BEGIN RECORDS FOR THE TASK

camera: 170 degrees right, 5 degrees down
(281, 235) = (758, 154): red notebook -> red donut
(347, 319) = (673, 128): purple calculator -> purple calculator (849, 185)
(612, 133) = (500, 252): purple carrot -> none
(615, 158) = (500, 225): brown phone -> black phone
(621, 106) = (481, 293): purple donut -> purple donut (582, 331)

END RECORDS FOR THE TASK
BEGIN RECORDS FOR THE TASK

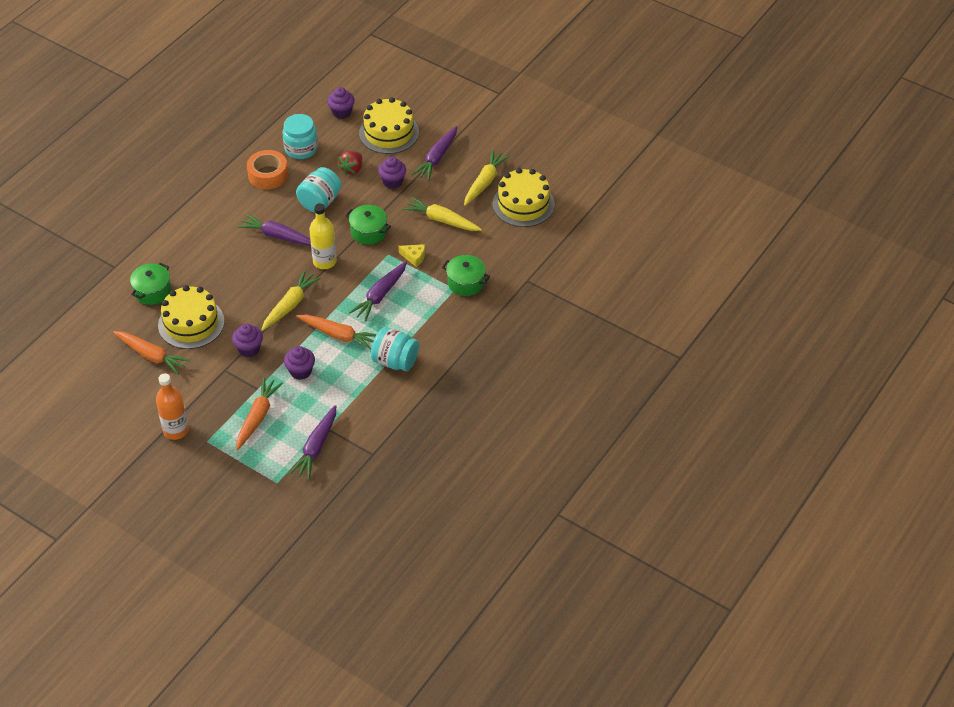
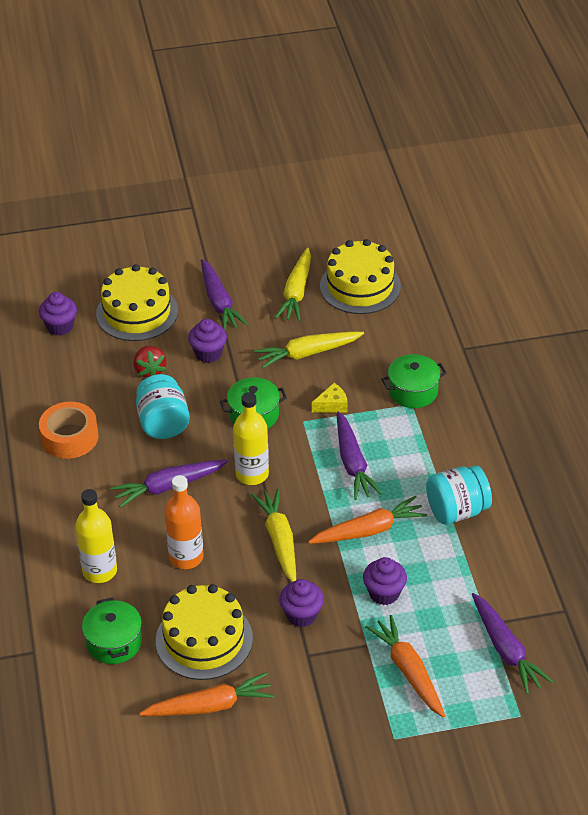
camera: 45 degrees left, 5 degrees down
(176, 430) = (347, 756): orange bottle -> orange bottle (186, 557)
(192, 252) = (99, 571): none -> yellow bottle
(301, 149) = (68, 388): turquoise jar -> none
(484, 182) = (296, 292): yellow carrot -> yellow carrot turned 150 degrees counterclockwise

END RECORDS FOR THE TASK

Where a line of the records includes "degrees", copy it.

WRITTEN REPLY
camera: 170 degrees right, 5 degrees down
camera: 45 degrees left, 5 degrees down
(484, 182) = (296, 292): yellow carrot -> yellow carrot turned 150 degrees counterclockwise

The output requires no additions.